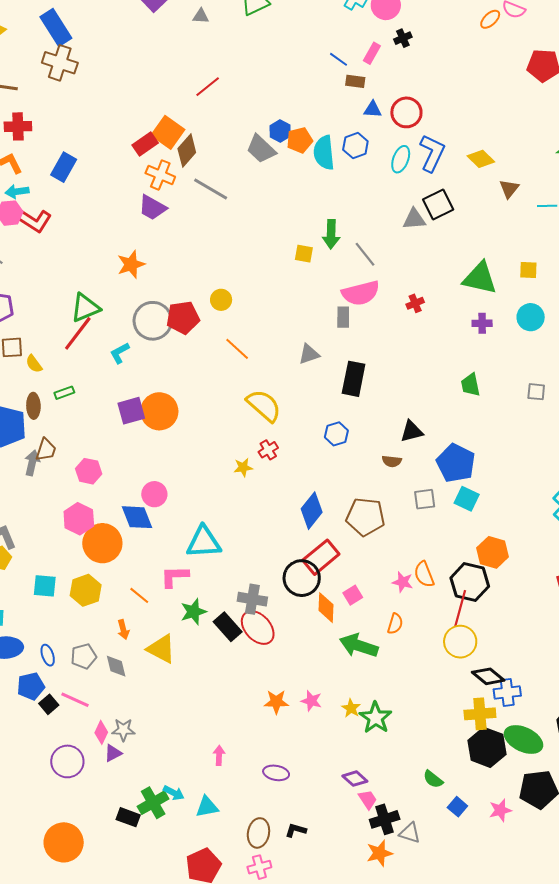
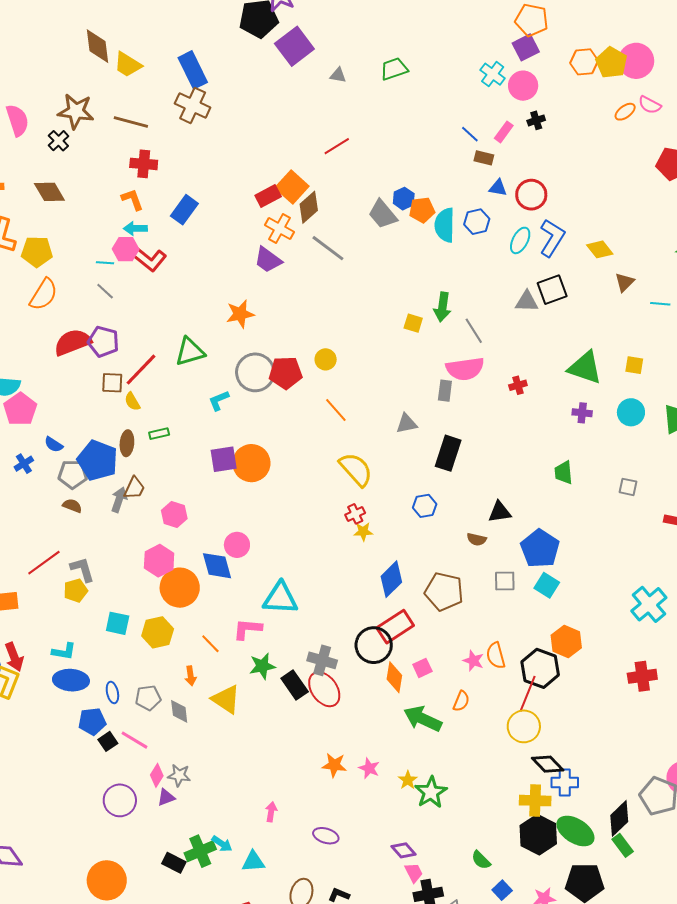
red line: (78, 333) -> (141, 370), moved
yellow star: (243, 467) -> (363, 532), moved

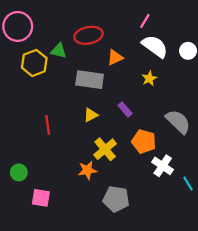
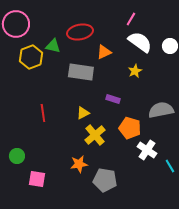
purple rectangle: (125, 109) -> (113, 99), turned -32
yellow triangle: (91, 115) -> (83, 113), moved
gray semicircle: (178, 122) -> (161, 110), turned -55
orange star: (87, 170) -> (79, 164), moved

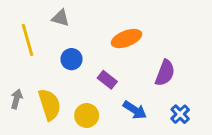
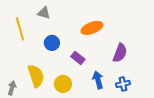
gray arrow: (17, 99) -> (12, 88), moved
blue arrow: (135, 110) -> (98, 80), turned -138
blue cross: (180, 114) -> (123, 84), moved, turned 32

* * * * *

▶ **Task to carry out**: Could you repeat, exactly and with nothing else, the lines from the one containing "gray semicircle: (178, 122)" through the last line of the records above, leaving out the pictures?

▶ **Result of the exercise**:
gray semicircle: (178, 122) -> (161, 110), turned -55
orange star: (87, 170) -> (79, 164), moved

gray arrow: (17, 99) -> (12, 88), moved
blue arrow: (135, 110) -> (98, 80), turned -138
blue cross: (180, 114) -> (123, 84), moved, turned 32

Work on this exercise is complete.